• Exercise objective:
Once you reach the line with "yellow arrow: (415, 54)" in the material below, copy each line exactly up to and including the line with "brown circle: (54, 77) -> (60, 114), moved", and skip the pictures.

□ □ □

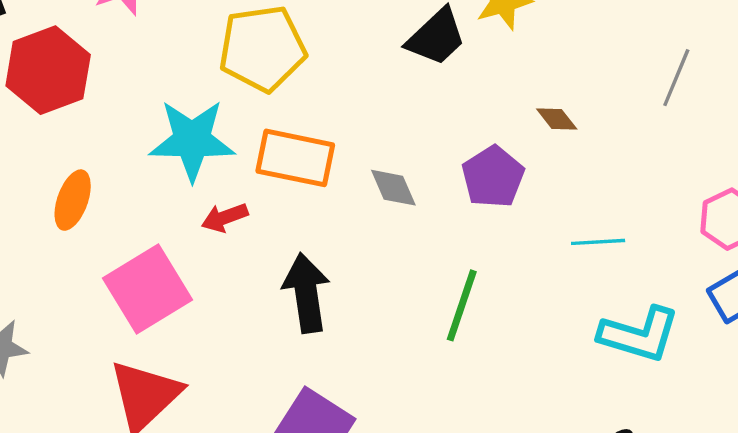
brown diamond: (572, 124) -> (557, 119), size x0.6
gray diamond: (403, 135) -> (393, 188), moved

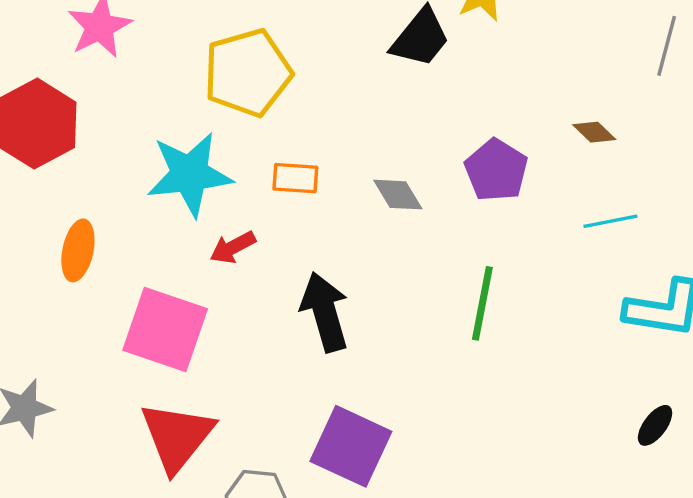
brown diamond: (557, 119) -> (594, 132), moved
orange rectangle: (295, 158) -> (295, 178), size x0.6
pink square: (148, 289) -> (165, 329), turned -32

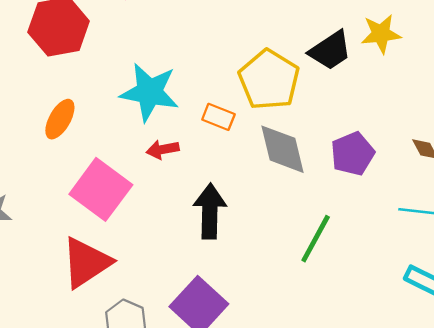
yellow pentagon: (248, 73) -> (269, 80), moved, turned 30
gray diamond: (398, 195) -> (283, 149), size x1.6

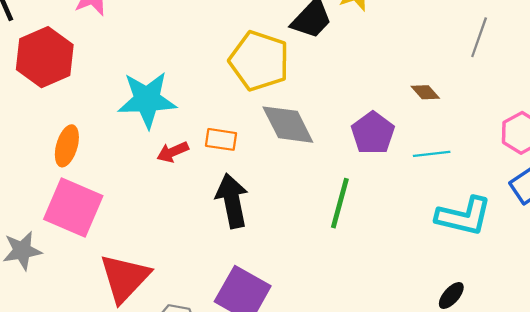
orange rectangle: (218, 117) -> (221, 139), moved
purple pentagon: (352, 154) -> (373, 133), moved
pink square: (101, 189) -> (73, 208), moved

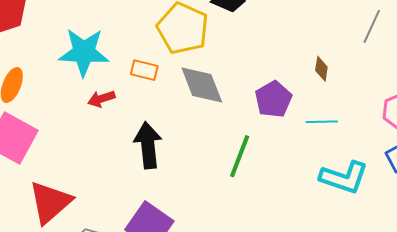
brown diamond: (425, 92) -> (321, 69), turned 45
orange rectangle: (221, 139) -> (144, 70), moved

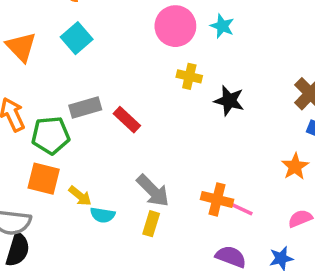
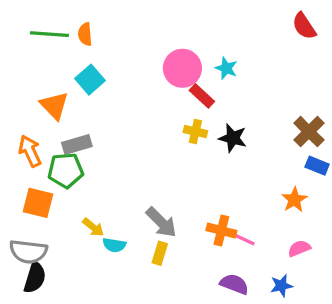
orange triangle: (21, 47) -> (54, 106), moved
yellow cross: (189, 76) -> (195, 132), moved
gray rectangle: (85, 108) -> (77, 145), moved
red rectangle: (127, 120) -> (202, 96), moved
orange square: (44, 179) -> (38, 203), moved

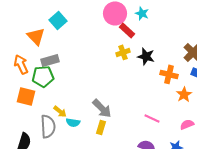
yellow cross: (195, 132) -> (123, 52), turned -32
orange cross: (221, 230) -> (169, 74), moved
gray semicircle: (28, 252) -> (48, 126), moved, turned -100

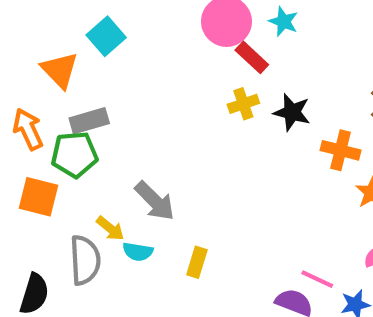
gray arrow: (102, 108) -> (155, 201), moved
pink line: (152, 118) -> (317, 279), moved

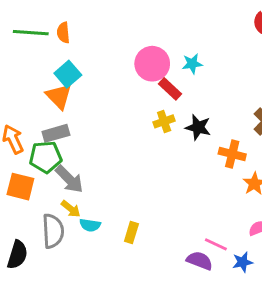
cyan star: (283, 21) -> (192, 64), turned -30
orange triangle: (60, 70) -> (59, 96), moved
gray arrow: (155, 201) -> (69, 179), moved

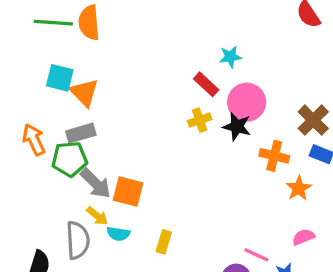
orange semicircle: (63, 33) -> (89, 23), size x1.5
pink circle: (152, 64) -> (247, 102), moved
cyan square: (68, 74) -> (60, 78), moved, turned -35
orange square: (20, 187) -> (128, 192), moved

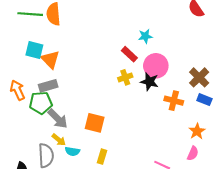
orange star: (299, 188) -> (197, 131), moved
orange square: (128, 192) -> (95, 123), moved
pink semicircle: (303, 237) -> (193, 153), turned 136

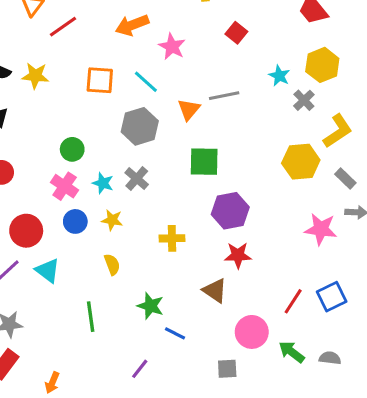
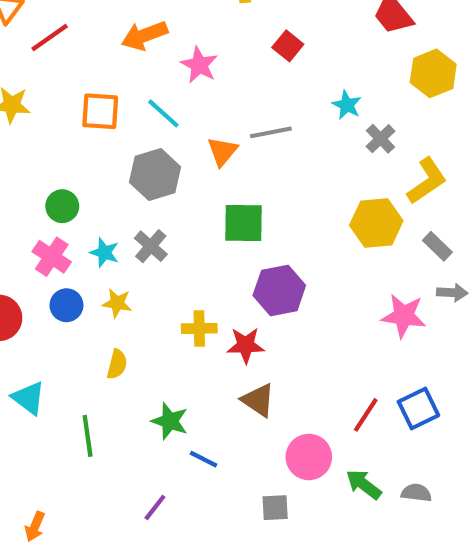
yellow hexagon: (322, 65) -> (433, 73), moved
red star: (238, 255) -> (246, 345), moved
yellow semicircle: (112, 264) -> (117, 364), turned 35
cyan triangle: (48, 271) -> (29, 398), moved

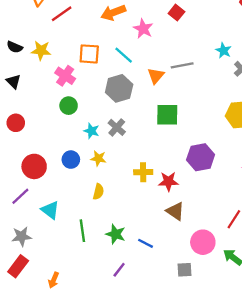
red square: (288, 46) -> (176, 13), moved
pink cross: (52, 257) -> (65, 76), moved
purple hexagon: (279, 290) -> (201, 157), moved
green star: (170, 421) -> (116, 234), moved

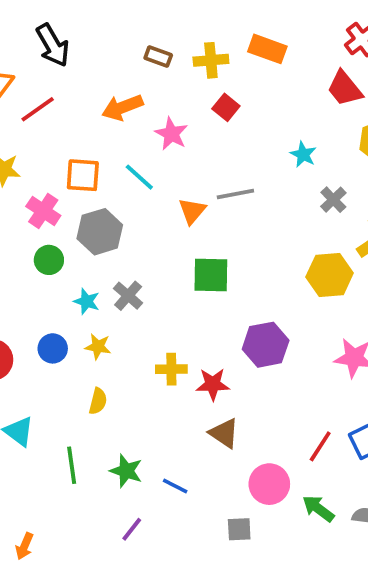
cyan star: (224, 50) -> (303, 154), moved
gray hexagon: (119, 88) -> (100, 232), moved

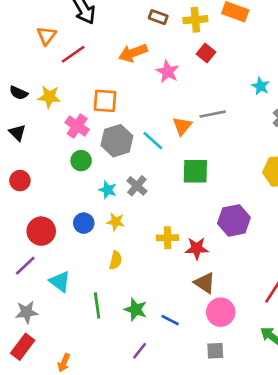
cyan line: (139, 177) -> (153, 141), moved
pink circle: (269, 484) -> (221, 312), moved

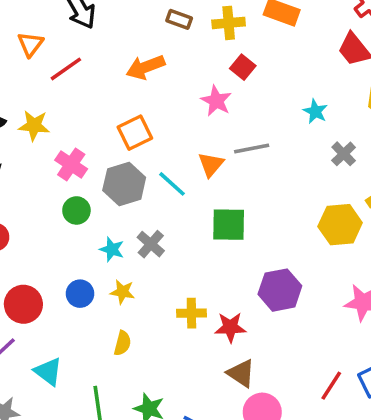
pink star: (167, 72) -> (216, 101), moved
orange square: (105, 101) -> (135, 133), moved, turned -30

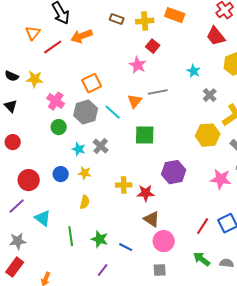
orange arrow: (145, 67) -> (82, 36), moved

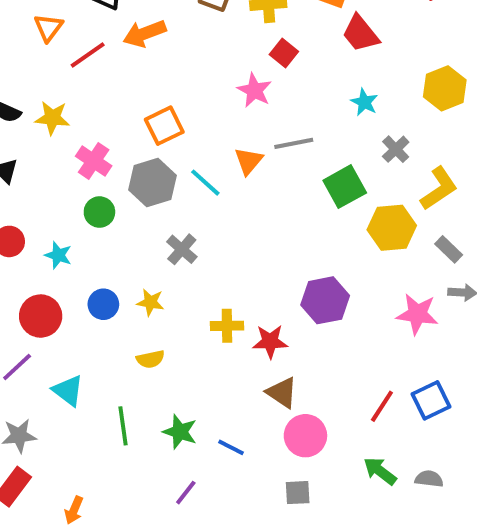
red trapezoid: (216, 36) -> (360, 33), moved
green square: (145, 135) -> (345, 187), moved, turned -30
cyan star: (79, 149) -> (58, 255), moved
yellow semicircle: (85, 202) -> (150, 359), turned 64

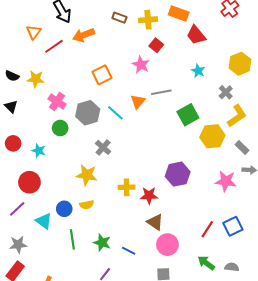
orange square: (164, 126) -> (102, 75), moved
gray cross: (396, 149) -> (226, 92), moved
yellow star: (150, 302) -> (87, 175), size x1.5
blue circle: (103, 304) -> (64, 209), moved

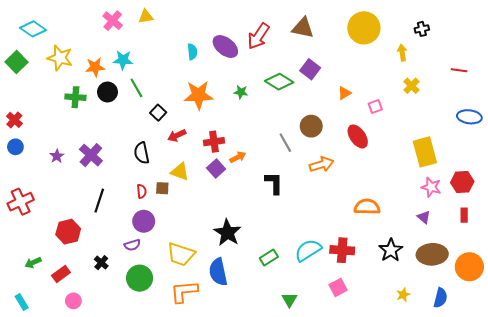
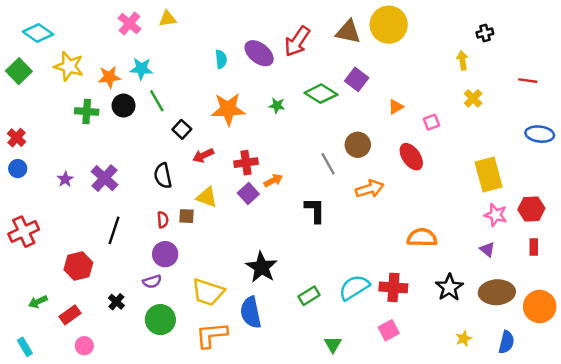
yellow circle: (364, 28) -> (389, 25), moved

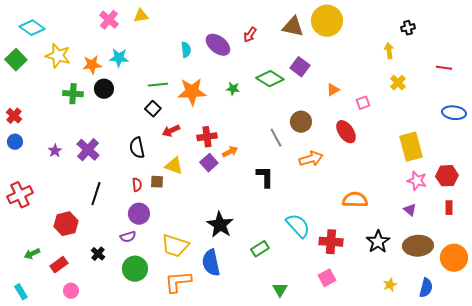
red arrow: (297, 41) -> (250, 35), size x0.6
green line: (157, 101) -> (158, 85), moved, turned -66
cyan semicircle: (354, 287) -> (298, 226), moved, turned 80

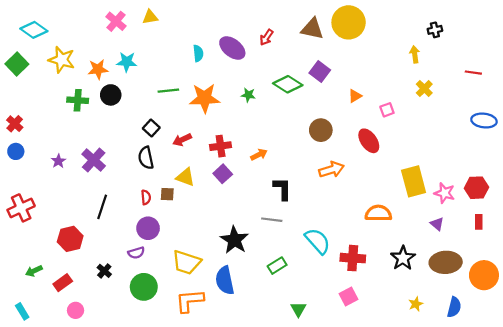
black square: (153, 109) -> (151, 128), moved
gray line: (276, 138) -> (272, 220), moved, turned -54
yellow rectangle: (411, 147) -> (414, 181), moved
orange arrow: (230, 152) -> (259, 155), moved

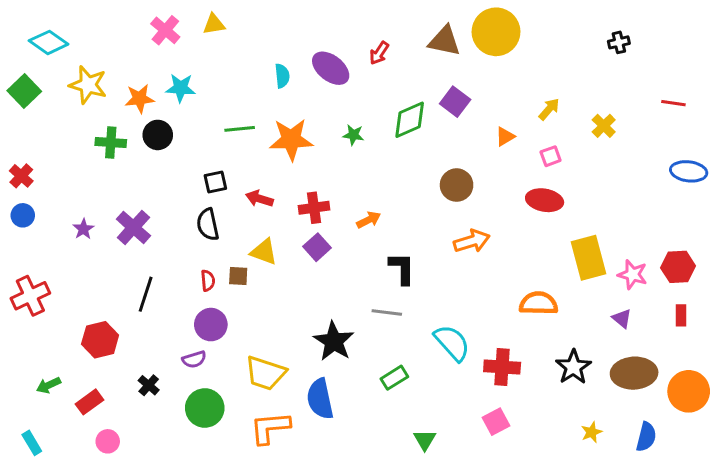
yellow arrow: (415, 54) -> (549, 109), moved, turned 49
green diamond: (288, 84) -> (410, 120), turned -56
black square: (151, 128) -> (215, 182), turned 35
red arrow: (182, 140) -> (259, 199), turned 42
red ellipse: (369, 141) -> (545, 200), moved, turned -45

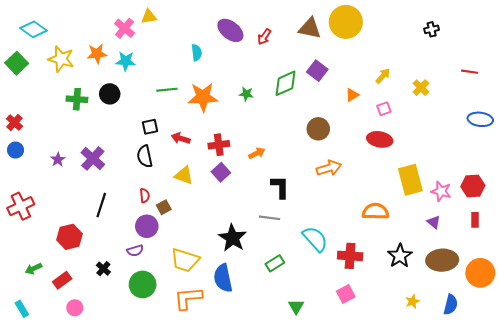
pink cross: (165, 30) -> (125, 28), moved
purple ellipse: (331, 68) -> (230, 30), moved
orange star: (140, 99) -> (97, 54), moved
brown square: (238, 276) -> (164, 207), moved, turned -32

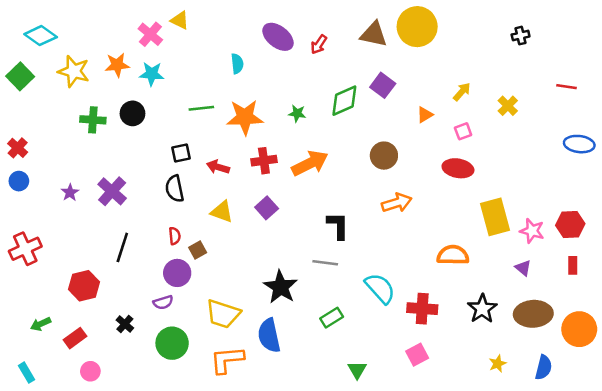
yellow triangle: (149, 17) -> (180, 20), turned 35
red cross: (219, 145) -> (264, 161), moved
orange arrow: (257, 153) -> (310, 163), moved, size x1.8

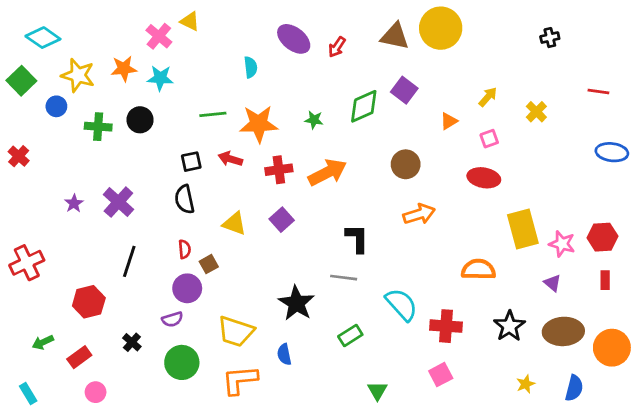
red arrow: (218, 167) -> (230, 159), moved
blue circle: (19, 181) -> (56, 106), moved
blue semicircle: (269, 336) -> (284, 354), size x0.6

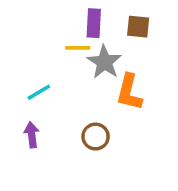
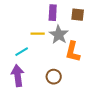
yellow line: (78, 48) -> (38, 34), moved
purple arrow: (32, 135) -> (18, 76), size x1.5

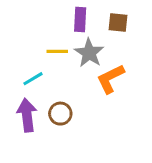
orange L-shape: (73, 52) -> (110, 79), turned 50
brown circle: (54, 77) -> (60, 114), moved

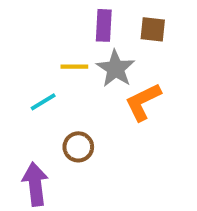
purple arrow: (27, 115) -> (35, 184), moved

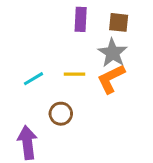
yellow line: (74, 67) -> (75, 74), moved
gray star: (116, 69) -> (113, 53), moved

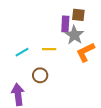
purple rectangle: (81, 19) -> (65, 24), moved
orange L-shape: (111, 79) -> (85, 52), moved

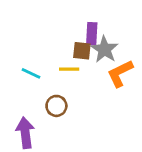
brown square: (78, 15) -> (82, 51), moved
cyan line: (22, 52) -> (31, 73), turned 56

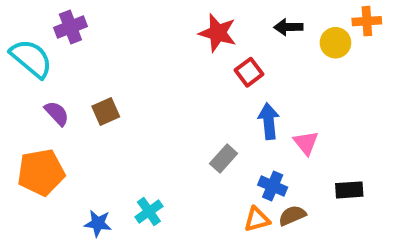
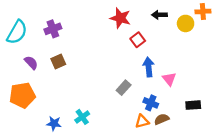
purple cross: (70, 27) -> (53, 29), moved
cyan semicircle: (31, 58) -> (17, 32), turned 80

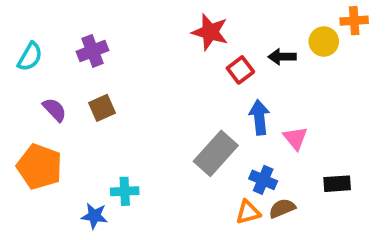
black arrow: (159, 15) -> (282, 57), moved
cyan semicircle: (17, 32) -> (30, 57), size x0.7
gray rectangle: (124, 88) -> (216, 153), size x1.6
orange pentagon: (22, 95) -> (39, 167), turned 30
cyan cross: (82, 117) -> (125, 191), moved, turned 32

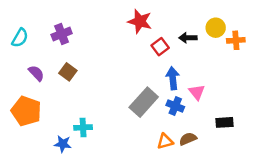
orange cross: (354, 21) -> (236, 40), moved
brown square: (102, 108) -> (68, 72), turned -30
blue cross: (263, 180) -> (175, 106), moved

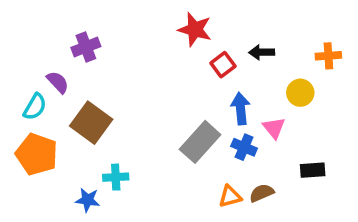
yellow circle: (216, 28) -> (300, 93), moved
cyan semicircle: (20, 38) -> (35, 107), moved
brown square: (68, 72) -> (91, 123), moved, size x1.6
purple semicircle: (36, 73) -> (58, 82), moved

□ □ □

• Exercise result:
yellow arrow: (415, 54) -> (549, 109), moved, turned 49
green diamond: (288, 84) -> (410, 120), turned -56
black square: (151, 128) -> (215, 182), turned 35
red arrow: (182, 140) -> (259, 199), turned 42
red ellipse: (369, 141) -> (545, 200), moved, turned -45

pink cross: (165, 30) -> (125, 28), moved
purple ellipse: (331, 68) -> (230, 30), moved
orange star: (140, 99) -> (97, 54), moved
brown square: (238, 276) -> (164, 207), moved, turned -32

yellow triangle: (149, 17) -> (180, 20), turned 35
red cross: (219, 145) -> (264, 161), moved
orange arrow: (257, 153) -> (310, 163), moved, size x1.8

red arrow: (218, 167) -> (230, 159), moved
blue circle: (19, 181) -> (56, 106), moved
blue semicircle: (269, 336) -> (284, 354), size x0.6

yellow line: (78, 48) -> (38, 34), moved
purple arrow: (32, 135) -> (18, 76), size x1.5

orange L-shape: (73, 52) -> (110, 79), turned 50
brown circle: (54, 77) -> (60, 114), moved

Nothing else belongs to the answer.